> [STORED DATA]:
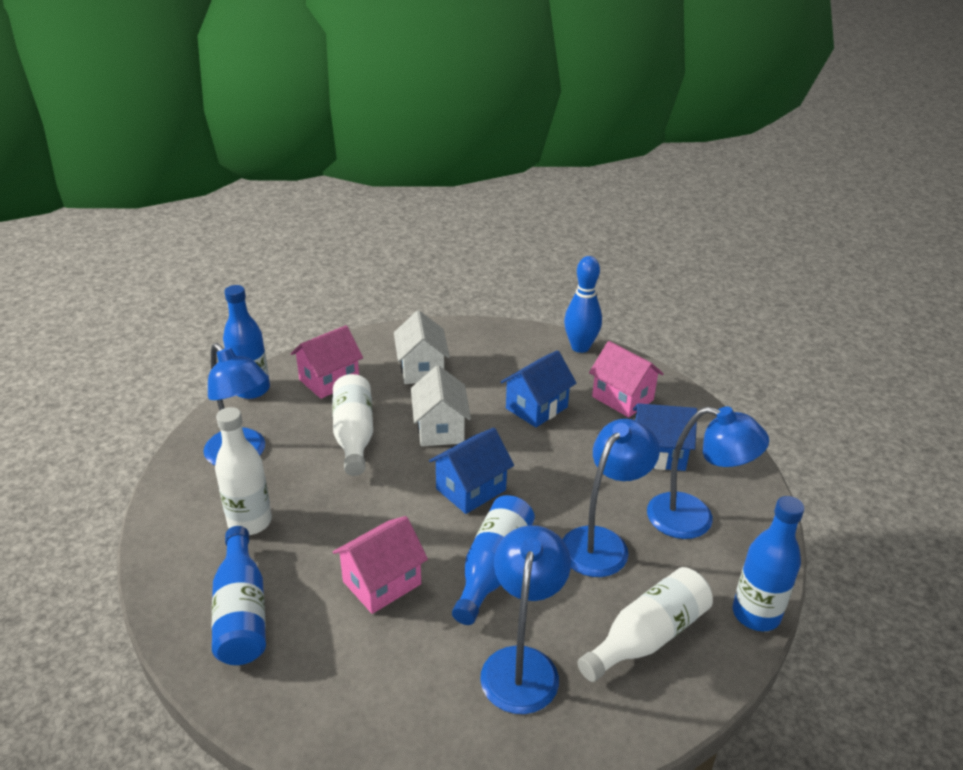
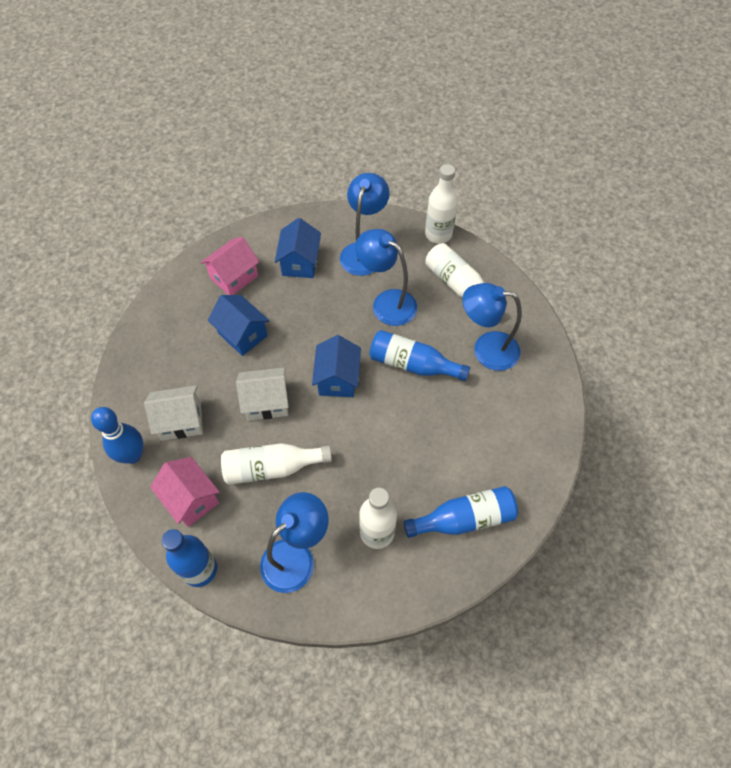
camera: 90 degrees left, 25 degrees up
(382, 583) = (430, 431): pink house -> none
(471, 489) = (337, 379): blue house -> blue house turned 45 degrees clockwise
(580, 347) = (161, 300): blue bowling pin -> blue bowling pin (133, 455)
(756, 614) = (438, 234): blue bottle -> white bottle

* * *

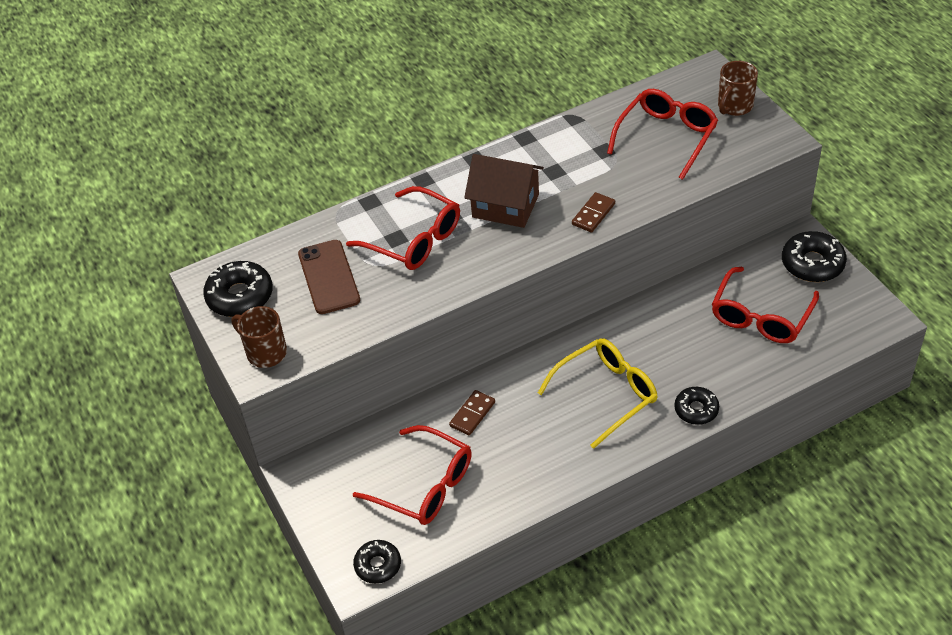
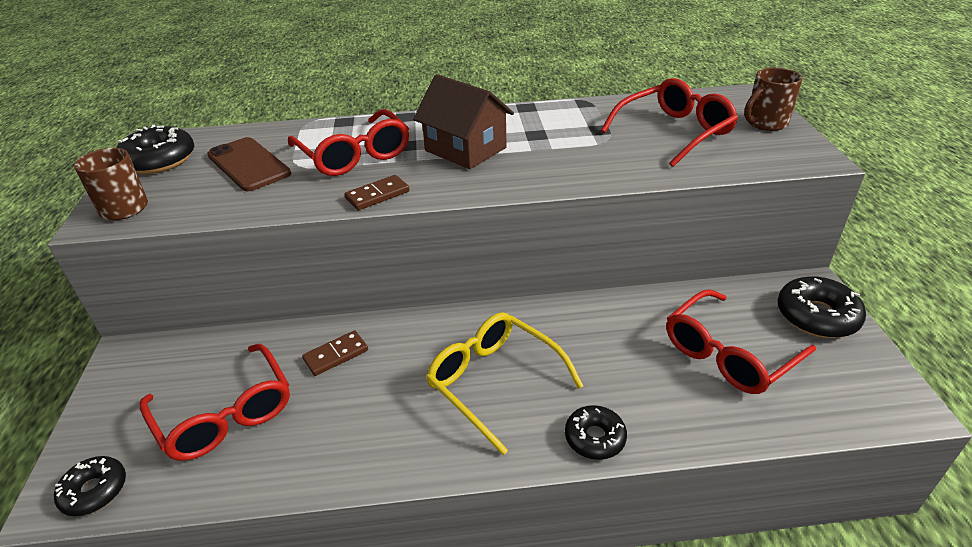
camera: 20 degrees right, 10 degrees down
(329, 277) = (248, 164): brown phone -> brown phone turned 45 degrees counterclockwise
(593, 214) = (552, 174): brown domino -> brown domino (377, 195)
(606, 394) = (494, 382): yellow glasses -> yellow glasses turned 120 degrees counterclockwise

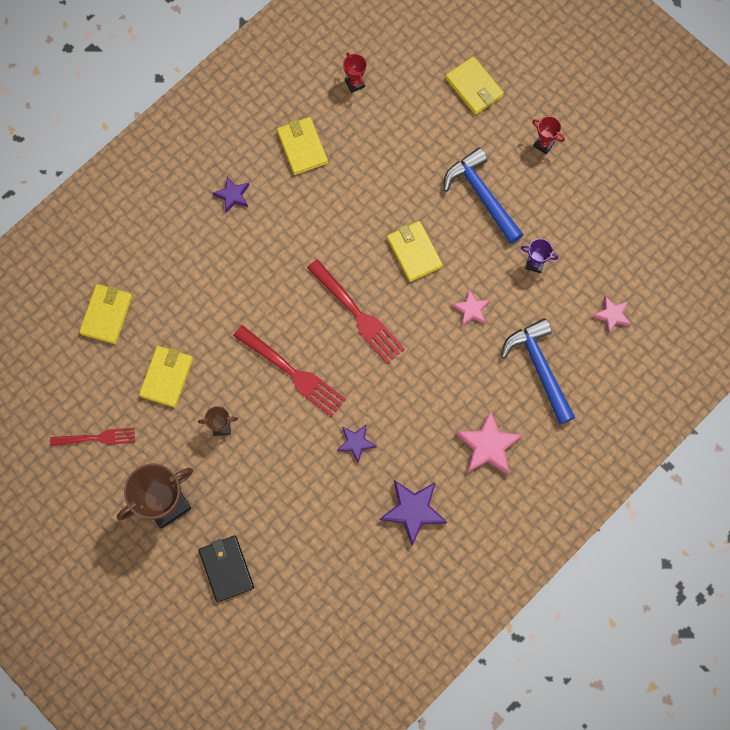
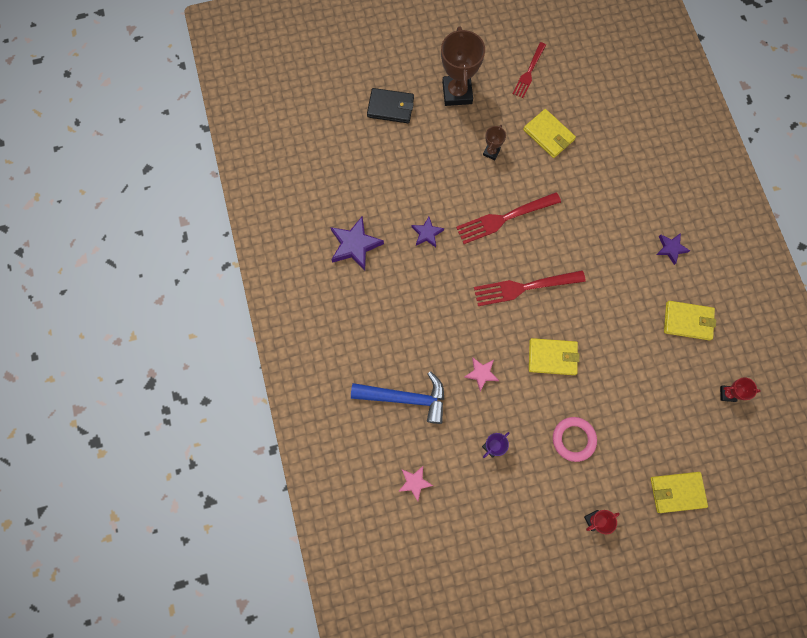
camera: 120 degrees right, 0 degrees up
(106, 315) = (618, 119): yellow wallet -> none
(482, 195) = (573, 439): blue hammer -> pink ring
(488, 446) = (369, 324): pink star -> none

==

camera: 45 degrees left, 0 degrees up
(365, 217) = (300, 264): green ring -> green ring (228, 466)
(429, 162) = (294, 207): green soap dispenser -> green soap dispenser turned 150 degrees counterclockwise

> [TASK TO CARRY OUT]: A single figure is required: the number of lines in the entries above that include the word "pink".

> [ANSWER BOX]: 3